**Provided entries**
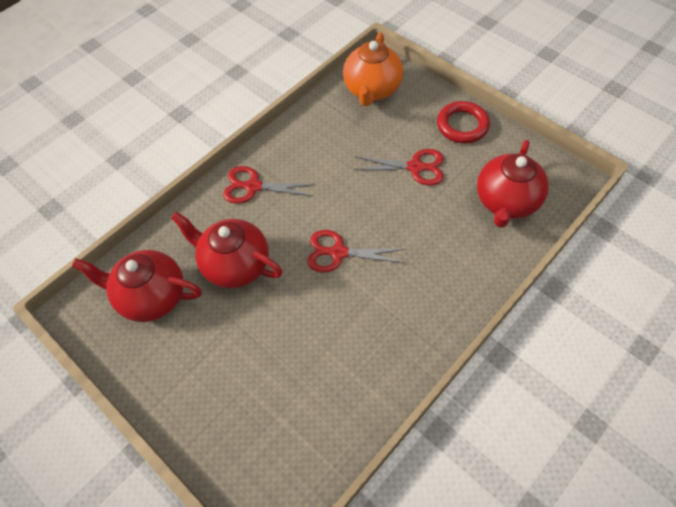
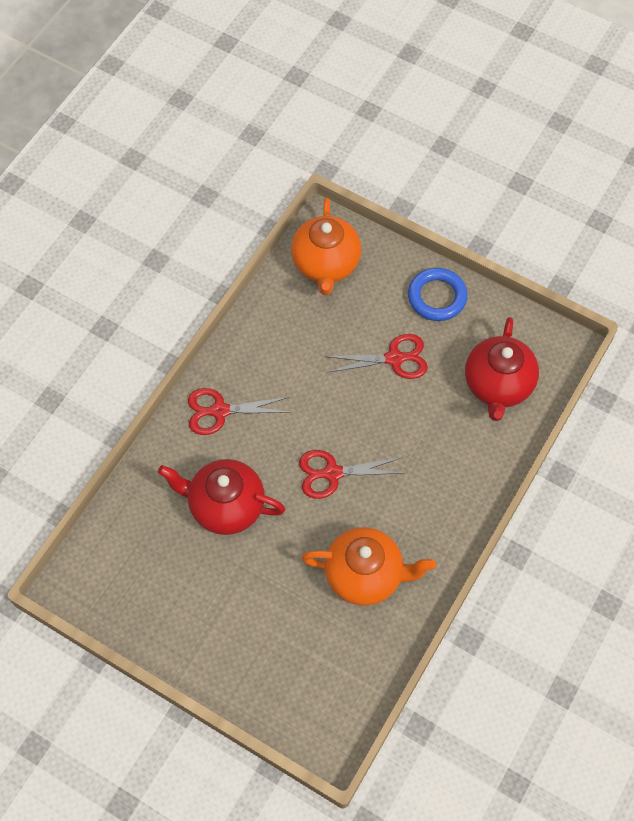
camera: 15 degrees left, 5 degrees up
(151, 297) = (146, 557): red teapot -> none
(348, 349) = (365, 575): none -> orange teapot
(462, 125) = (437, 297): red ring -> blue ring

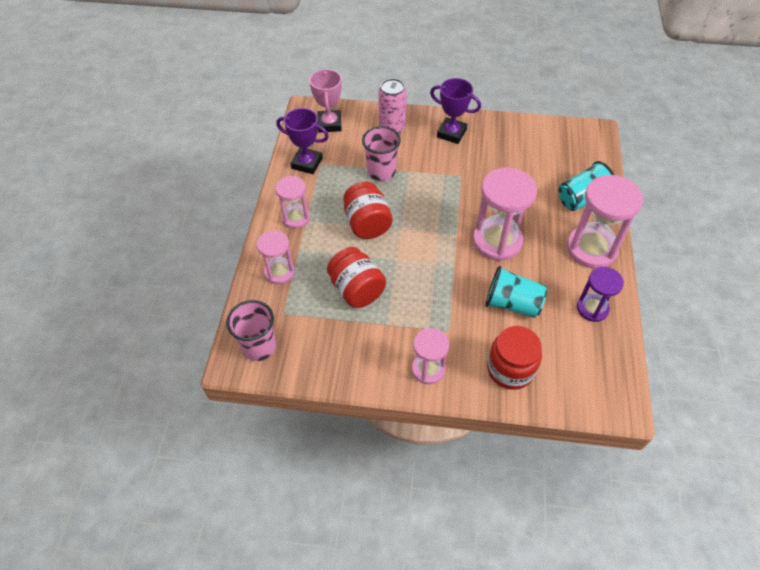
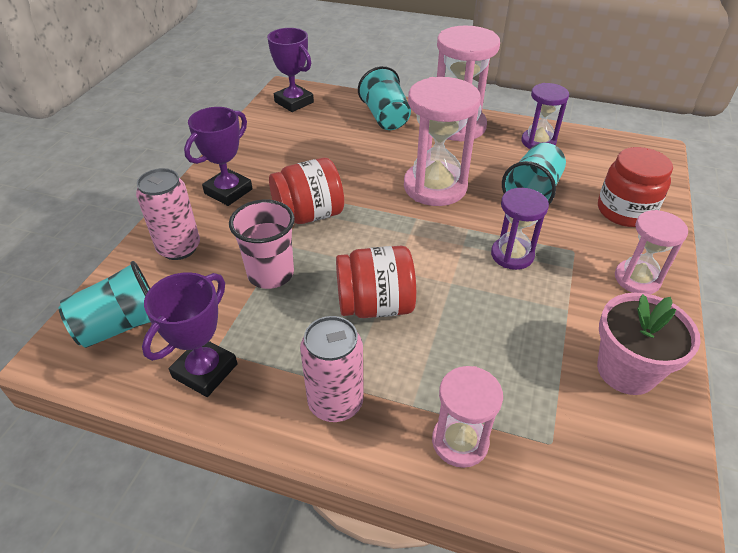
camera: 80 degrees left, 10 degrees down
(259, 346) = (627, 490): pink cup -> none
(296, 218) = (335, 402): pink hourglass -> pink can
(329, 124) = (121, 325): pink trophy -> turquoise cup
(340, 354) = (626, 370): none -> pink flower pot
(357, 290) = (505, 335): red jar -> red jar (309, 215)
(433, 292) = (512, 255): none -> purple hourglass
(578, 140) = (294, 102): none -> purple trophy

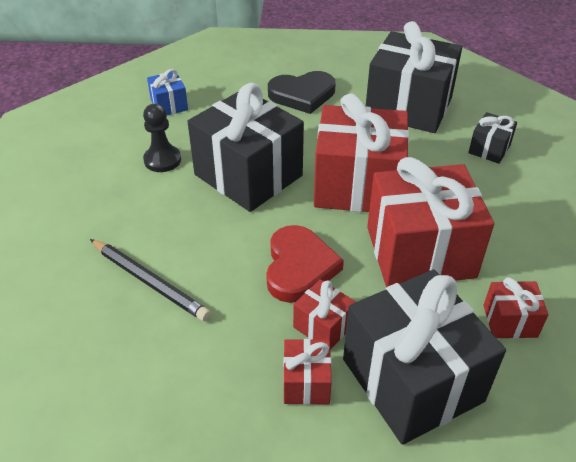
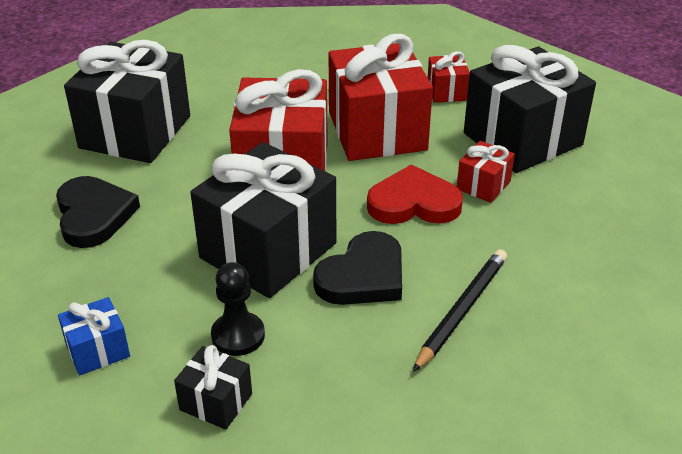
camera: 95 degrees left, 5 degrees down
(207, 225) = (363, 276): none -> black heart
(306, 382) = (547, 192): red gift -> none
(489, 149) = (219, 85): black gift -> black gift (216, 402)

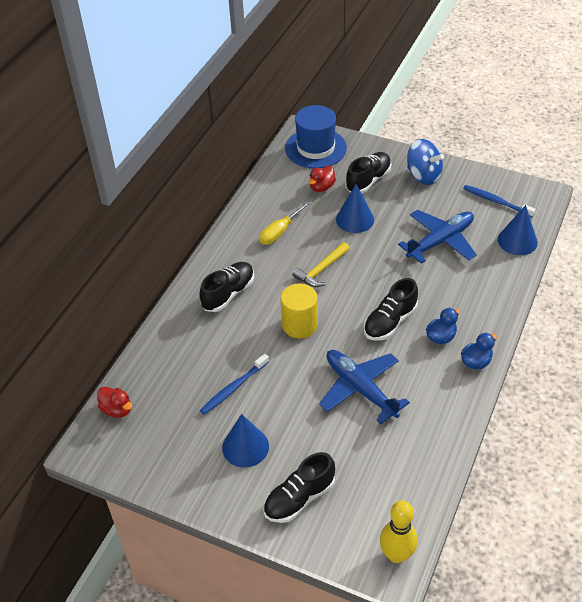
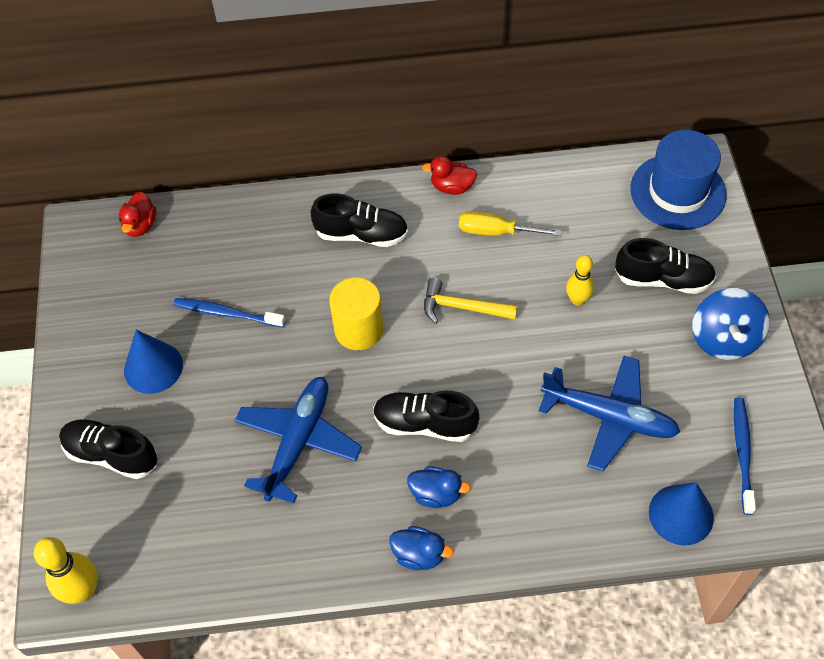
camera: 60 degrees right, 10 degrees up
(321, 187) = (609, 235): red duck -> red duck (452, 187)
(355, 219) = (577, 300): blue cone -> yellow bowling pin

**What to do**
Please, leaving out all pictures, transcribe exactly the lines above from the one containing "(329, 124) = (121, 325): pink" through the final line, both included.

**Solution below**
(329, 124) = (121, 325): pink trophy -> turquoise cup
(340, 354) = (626, 370): none -> pink flower pot
(357, 290) = (505, 335): red jar -> red jar (309, 215)
(433, 292) = (512, 255): none -> purple hourglass
(578, 140) = (294, 102): none -> purple trophy

camera: 95 degrees left, 5 degrees down
(207, 225) = (363, 276): none -> black heart
(306, 382) = (547, 192): red gift -> none
(489, 149) = (219, 85): black gift -> black gift (216, 402)

camera: 60 degrees right, 10 degrees up
(321, 187) = (609, 235): red duck -> red duck (452, 187)
(355, 219) = (577, 300): blue cone -> yellow bowling pin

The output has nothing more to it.